Problem requirements:
Word for word, repeat all of the entries below.

################

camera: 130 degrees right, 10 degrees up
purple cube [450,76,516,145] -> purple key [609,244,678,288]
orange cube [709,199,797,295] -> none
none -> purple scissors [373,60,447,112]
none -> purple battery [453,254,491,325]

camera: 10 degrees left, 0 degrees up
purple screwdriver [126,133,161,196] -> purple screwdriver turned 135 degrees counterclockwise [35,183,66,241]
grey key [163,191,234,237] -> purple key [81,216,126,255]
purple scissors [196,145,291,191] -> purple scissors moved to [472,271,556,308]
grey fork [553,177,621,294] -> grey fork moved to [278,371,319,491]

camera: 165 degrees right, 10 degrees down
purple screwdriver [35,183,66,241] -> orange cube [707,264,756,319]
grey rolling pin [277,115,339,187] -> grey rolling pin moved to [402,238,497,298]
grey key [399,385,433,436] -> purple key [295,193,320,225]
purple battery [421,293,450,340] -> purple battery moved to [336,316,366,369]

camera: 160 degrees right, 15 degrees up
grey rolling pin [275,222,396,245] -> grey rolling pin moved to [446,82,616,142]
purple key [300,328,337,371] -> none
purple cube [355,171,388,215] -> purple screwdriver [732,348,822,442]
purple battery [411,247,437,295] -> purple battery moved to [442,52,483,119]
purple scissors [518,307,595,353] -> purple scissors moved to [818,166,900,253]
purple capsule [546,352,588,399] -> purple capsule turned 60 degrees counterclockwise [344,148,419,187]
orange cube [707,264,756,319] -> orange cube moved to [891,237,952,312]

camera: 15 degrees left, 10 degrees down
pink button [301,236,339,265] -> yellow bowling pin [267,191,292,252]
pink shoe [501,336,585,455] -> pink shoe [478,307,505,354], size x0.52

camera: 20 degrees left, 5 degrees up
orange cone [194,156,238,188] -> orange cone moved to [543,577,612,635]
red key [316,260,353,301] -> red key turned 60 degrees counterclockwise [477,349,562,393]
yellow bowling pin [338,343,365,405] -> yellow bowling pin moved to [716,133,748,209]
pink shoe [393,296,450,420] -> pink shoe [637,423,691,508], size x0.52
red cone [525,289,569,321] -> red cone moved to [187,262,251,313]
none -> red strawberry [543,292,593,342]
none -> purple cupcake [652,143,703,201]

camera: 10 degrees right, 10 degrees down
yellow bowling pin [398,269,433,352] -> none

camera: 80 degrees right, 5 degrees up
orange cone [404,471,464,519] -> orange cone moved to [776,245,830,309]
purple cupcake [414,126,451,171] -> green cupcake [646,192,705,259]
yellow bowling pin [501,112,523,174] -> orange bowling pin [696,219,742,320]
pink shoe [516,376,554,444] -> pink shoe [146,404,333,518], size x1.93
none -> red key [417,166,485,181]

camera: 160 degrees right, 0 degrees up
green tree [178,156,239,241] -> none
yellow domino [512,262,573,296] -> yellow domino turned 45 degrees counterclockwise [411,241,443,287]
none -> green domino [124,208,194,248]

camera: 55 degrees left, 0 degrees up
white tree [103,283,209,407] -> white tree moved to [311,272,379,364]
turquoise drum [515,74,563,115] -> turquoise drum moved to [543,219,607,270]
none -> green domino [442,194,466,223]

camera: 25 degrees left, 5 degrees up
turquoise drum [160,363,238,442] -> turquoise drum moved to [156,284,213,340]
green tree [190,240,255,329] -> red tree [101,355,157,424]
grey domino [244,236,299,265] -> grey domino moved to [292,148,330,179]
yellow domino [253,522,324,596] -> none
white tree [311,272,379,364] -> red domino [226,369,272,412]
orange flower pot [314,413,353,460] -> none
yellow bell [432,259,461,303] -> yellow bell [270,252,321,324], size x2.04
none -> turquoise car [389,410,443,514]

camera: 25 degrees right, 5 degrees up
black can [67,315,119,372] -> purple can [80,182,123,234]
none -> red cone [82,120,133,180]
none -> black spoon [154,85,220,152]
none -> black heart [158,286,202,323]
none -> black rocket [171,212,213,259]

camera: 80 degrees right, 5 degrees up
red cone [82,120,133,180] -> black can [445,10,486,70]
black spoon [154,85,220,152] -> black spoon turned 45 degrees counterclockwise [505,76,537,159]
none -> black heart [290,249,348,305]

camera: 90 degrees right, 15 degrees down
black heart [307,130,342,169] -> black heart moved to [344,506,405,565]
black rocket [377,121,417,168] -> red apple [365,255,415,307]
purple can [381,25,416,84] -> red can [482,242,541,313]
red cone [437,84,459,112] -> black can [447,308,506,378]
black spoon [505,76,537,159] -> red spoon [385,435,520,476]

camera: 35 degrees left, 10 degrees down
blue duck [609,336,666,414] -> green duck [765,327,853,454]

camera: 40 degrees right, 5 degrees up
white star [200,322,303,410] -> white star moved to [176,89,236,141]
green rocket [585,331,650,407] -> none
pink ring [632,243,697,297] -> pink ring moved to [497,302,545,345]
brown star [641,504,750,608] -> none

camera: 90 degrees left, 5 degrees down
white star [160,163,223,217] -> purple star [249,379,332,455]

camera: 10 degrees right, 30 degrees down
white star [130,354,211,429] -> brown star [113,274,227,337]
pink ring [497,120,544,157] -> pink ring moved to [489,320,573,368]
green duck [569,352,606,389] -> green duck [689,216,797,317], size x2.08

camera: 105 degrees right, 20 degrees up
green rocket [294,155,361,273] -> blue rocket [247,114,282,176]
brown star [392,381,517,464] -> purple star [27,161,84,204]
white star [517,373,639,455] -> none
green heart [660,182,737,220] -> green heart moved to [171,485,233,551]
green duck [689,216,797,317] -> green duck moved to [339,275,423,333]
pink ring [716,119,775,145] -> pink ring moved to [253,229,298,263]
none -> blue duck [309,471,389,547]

################

Your response:
camera: 130 degrees right, 10 degrees up
purple cube [450,76,516,145] -> purple key [609,244,678,288]
orange cube [709,199,797,295] -> none
none -> purple scissors [373,60,447,112]
none -> purple battery [453,254,491,325]

camera: 10 degrees left, 0 degrees up
purple screwdriver [126,133,161,196] -> purple screwdriver turned 135 degrees counterclockwise [35,183,66,241]
grey key [163,191,234,237] -> purple key [81,216,126,255]
purple scissors [196,145,291,191] -> purple scissors moved to [472,271,556,308]
grey fork [553,177,621,294] -> grey fork moved to [278,371,319,491]

camera: 165 degrees right, 10 degrees down
purple screwdriver [35,183,66,241] -> orange cube [707,264,756,319]
grey rolling pin [277,115,339,187] -> grey rolling pin moved to [402,238,497,298]
grey key [399,385,433,436] -> purple key [295,193,320,225]
purple battery [421,293,450,340] -> purple battery moved to [336,316,366,369]

camera: 160 degrees right, 15 degrees up
grey rolling pin [275,222,396,245] -> grey rolling pin moved to [446,82,616,142]
purple key [300,328,337,371] -> none
purple cube [355,171,388,215] -> purple screwdriver [732,348,822,442]
purple battery [411,247,437,295] -> purple battery moved to [442,52,483,119]
purple scissors [518,307,595,353] -> purple scissors moved to [818,166,900,253]
purple capsule [546,352,588,399] -> purple capsule turned 60 degrees counterclockwise [344,148,419,187]
orange cube [707,264,756,319] -> orange cube moved to [891,237,952,312]

camera: 15 degrees left, 10 degrees down
pink button [301,236,339,265] -> yellow bowling pin [267,191,292,252]
pink shoe [501,336,585,455] -> pink shoe [478,307,505,354], size x0.52

camera: 20 degrees left, 5 degrees up
orange cone [194,156,238,188] -> orange cone moved to [543,577,612,635]
red key [316,260,353,301] -> red key turned 60 degrees counterclockwise [477,349,562,393]
yellow bowling pin [338,343,365,405] -> yellow bowling pin moved to [716,133,748,209]
pink shoe [393,296,450,420] -> pink shoe [637,423,691,508], size x0.52
red cone [525,289,569,321] -> red cone moved to [187,262,251,313]
none -> red strawberry [543,292,593,342]
none -> purple cupcake [652,143,703,201]

camera: 10 degrees right, 10 degrees down
yellow bowling pin [398,269,433,352] -> none

camera: 80 degrees right, 5 degrees up
orange cone [404,471,464,519] -> orange cone moved to [776,245,830,309]
purple cupcake [414,126,451,171] -> green cupcake [646,192,705,259]
yellow bowling pin [501,112,523,174] -> orange bowling pin [696,219,742,320]
pink shoe [516,376,554,444] -> pink shoe [146,404,333,518], size x1.93
none -> red key [417,166,485,181]

camera: 160 degrees right, 0 degrees up
green tree [178,156,239,241] -> none
yellow domino [512,262,573,296] -> yellow domino turned 45 degrees counterclockwise [411,241,443,287]
none -> green domino [124,208,194,248]

camera: 55 degrees left, 0 degrees up
white tree [103,283,209,407] -> white tree moved to [311,272,379,364]
turquoise drum [515,74,563,115] -> turquoise drum moved to [543,219,607,270]
none -> green domino [442,194,466,223]

camera: 25 degrees left, 5 degrees up
turquoise drum [160,363,238,442] -> turquoise drum moved to [156,284,213,340]
green tree [190,240,255,329] -> red tree [101,355,157,424]
grey domino [244,236,299,265] -> grey domino moved to [292,148,330,179]
yellow domino [253,522,324,596] -> none
white tree [311,272,379,364] -> red domino [226,369,272,412]
orange flower pot [314,413,353,460] -> none
yellow bell [432,259,461,303] -> yellow bell [270,252,321,324], size x2.04
none -> turquoise car [389,410,443,514]

camera: 25 degrees right, 5 degrees up
black can [67,315,119,372] -> purple can [80,182,123,234]
none -> red cone [82,120,133,180]
none -> black spoon [154,85,220,152]
none -> black heart [158,286,202,323]
none -> black rocket [171,212,213,259]

camera: 80 degrees right, 5 degrees up
red cone [82,120,133,180] -> black can [445,10,486,70]
black spoon [154,85,220,152] -> black spoon turned 45 degrees counterclockwise [505,76,537,159]
none -> black heart [290,249,348,305]

camera: 90 degrees right, 15 degrees down
black heart [307,130,342,169] -> black heart moved to [344,506,405,565]
black rocket [377,121,417,168] -> red apple [365,255,415,307]
purple can [381,25,416,84] -> red can [482,242,541,313]
red cone [437,84,459,112] -> black can [447,308,506,378]
black spoon [505,76,537,159] -> red spoon [385,435,520,476]

camera: 35 degrees left, 10 degrees down
blue duck [609,336,666,414] -> green duck [765,327,853,454]

camera: 40 degrees right, 5 degrees up
white star [200,322,303,410] -> white star moved to [176,89,236,141]
green rocket [585,331,650,407] -> none
pink ring [632,243,697,297] -> pink ring moved to [497,302,545,345]
brown star [641,504,750,608] -> none

camera: 90 degrees left, 5 degrees down
white star [160,163,223,217] -> purple star [249,379,332,455]

camera: 10 degrees right, 30 degrees down
white star [130,354,211,429] -> brown star [113,274,227,337]
pink ring [497,120,544,157] -> pink ring moved to [489,320,573,368]
green duck [569,352,606,389] -> green duck [689,216,797,317], size x2.08

camera: 105 degrees right, 20 degrees up
green rocket [294,155,361,273] -> blue rocket [247,114,282,176]
brown star [392,381,517,464] -> purple star [27,161,84,204]
white star [517,373,639,455] -> none
green heart [660,182,737,220] -> green heart moved to [171,485,233,551]
green duck [689,216,797,317] -> green duck moved to [339,275,423,333]
pink ring [716,119,775,145] -> pink ring moved to [253,229,298,263]
none -> blue duck [309,471,389,547]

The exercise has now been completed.